[Begin Data for the task]
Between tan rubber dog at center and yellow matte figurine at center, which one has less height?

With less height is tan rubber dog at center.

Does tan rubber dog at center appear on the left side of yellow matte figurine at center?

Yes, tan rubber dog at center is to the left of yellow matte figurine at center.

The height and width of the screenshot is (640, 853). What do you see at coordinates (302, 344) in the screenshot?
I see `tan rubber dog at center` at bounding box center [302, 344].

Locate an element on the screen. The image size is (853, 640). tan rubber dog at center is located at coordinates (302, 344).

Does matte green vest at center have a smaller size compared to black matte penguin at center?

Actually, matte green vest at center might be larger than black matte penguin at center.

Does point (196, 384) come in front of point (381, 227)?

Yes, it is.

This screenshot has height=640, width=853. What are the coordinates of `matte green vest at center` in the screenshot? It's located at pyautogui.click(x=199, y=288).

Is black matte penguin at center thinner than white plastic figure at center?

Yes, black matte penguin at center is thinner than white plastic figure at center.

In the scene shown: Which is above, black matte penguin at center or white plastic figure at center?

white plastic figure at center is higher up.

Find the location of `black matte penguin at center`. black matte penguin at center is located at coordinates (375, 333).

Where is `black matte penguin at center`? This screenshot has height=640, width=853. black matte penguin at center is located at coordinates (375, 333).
[End Data for the task]
[Begin Data for the task]
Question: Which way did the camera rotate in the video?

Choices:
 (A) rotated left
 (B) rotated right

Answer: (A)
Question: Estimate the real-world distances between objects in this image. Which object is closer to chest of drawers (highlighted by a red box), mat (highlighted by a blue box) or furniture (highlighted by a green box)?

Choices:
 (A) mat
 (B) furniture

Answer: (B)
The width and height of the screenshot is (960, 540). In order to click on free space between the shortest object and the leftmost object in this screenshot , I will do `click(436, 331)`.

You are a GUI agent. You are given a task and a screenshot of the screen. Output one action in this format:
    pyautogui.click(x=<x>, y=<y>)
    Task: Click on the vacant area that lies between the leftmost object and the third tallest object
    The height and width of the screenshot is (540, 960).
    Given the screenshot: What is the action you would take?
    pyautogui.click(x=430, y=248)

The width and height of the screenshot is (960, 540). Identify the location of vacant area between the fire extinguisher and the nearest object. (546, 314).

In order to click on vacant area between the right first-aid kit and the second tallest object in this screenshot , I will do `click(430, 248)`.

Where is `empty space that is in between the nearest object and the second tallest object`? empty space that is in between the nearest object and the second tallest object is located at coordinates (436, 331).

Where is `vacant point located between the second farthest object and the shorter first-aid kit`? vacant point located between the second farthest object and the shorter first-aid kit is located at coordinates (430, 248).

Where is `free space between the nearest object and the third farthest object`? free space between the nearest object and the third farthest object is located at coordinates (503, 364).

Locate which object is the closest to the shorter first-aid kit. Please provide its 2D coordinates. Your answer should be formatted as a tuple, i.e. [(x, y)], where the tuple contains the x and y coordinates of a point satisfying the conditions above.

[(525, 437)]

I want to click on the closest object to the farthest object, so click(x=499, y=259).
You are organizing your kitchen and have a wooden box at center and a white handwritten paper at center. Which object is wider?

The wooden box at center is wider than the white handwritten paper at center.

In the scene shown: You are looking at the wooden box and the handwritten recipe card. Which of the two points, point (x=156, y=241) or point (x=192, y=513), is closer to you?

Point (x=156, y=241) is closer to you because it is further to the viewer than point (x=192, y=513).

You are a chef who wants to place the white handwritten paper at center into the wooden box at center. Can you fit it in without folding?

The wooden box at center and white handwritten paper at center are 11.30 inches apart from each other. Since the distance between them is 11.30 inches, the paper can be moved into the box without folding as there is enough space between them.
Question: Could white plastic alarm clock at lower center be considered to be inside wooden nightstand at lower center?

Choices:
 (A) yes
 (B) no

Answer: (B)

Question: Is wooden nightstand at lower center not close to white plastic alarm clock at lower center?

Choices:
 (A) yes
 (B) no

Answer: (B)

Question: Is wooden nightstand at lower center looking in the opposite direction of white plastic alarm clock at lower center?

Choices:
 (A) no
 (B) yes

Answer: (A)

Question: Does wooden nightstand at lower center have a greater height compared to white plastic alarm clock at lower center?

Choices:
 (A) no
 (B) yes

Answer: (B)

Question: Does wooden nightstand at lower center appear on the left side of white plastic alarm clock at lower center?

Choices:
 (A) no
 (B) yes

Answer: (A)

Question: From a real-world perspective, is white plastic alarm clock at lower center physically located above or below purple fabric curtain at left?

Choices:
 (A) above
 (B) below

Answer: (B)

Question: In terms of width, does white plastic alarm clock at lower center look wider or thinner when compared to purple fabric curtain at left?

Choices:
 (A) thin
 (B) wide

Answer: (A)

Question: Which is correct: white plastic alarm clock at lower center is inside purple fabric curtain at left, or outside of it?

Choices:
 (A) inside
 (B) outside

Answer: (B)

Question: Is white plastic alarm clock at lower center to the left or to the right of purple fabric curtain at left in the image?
[End Data for the task]
● **Aim**: Reproduce word for word the rows from the line containing "The width and height of the screenshot is (960, 540). Identify" through the line containing "Point (x=156, y=241) is", including both of those lines.

● **Answer to this problem**:
The width and height of the screenshot is (960, 540). Identify the location of vacant area between the fire extinguisher and the nearest object. (546, 314).

In order to click on vacant area between the right first-aid kit and the second tallest object in this screenshot , I will do `click(430, 248)`.

Where is `empty space that is in between the nearest object and the second tallest object`? empty space that is in between the nearest object and the second tallest object is located at coordinates (436, 331).

Where is `vacant point located between the second farthest object and the shorter first-aid kit`? vacant point located between the second farthest object and the shorter first-aid kit is located at coordinates (430, 248).

Where is `free space between the nearest object and the third farthest object`? free space between the nearest object and the third farthest object is located at coordinates (503, 364).

Locate which object is the closest to the shorter first-aid kit. Please provide its 2D coordinates. Your answer should be formatted as a tuple, i.e. [(x, y)], where the tuple contains the x and y coordinates of a point satisfying the conditions above.

[(525, 437)]

I want to click on the closest object to the farthest object, so click(x=499, y=259).
You are organizing your kitchen and have a wooden box at center and a white handwritten paper at center. Which object is wider?

The wooden box at center is wider than the white handwritten paper at center.

In the scene shown: You are looking at the wooden box and the handwritten recipe card. Which of the two points, point (x=156, y=241) or point (x=192, y=513), is closer to you?

Point (x=156, y=241) is closer to you because it is further to the viewer than point (x=192, y=513).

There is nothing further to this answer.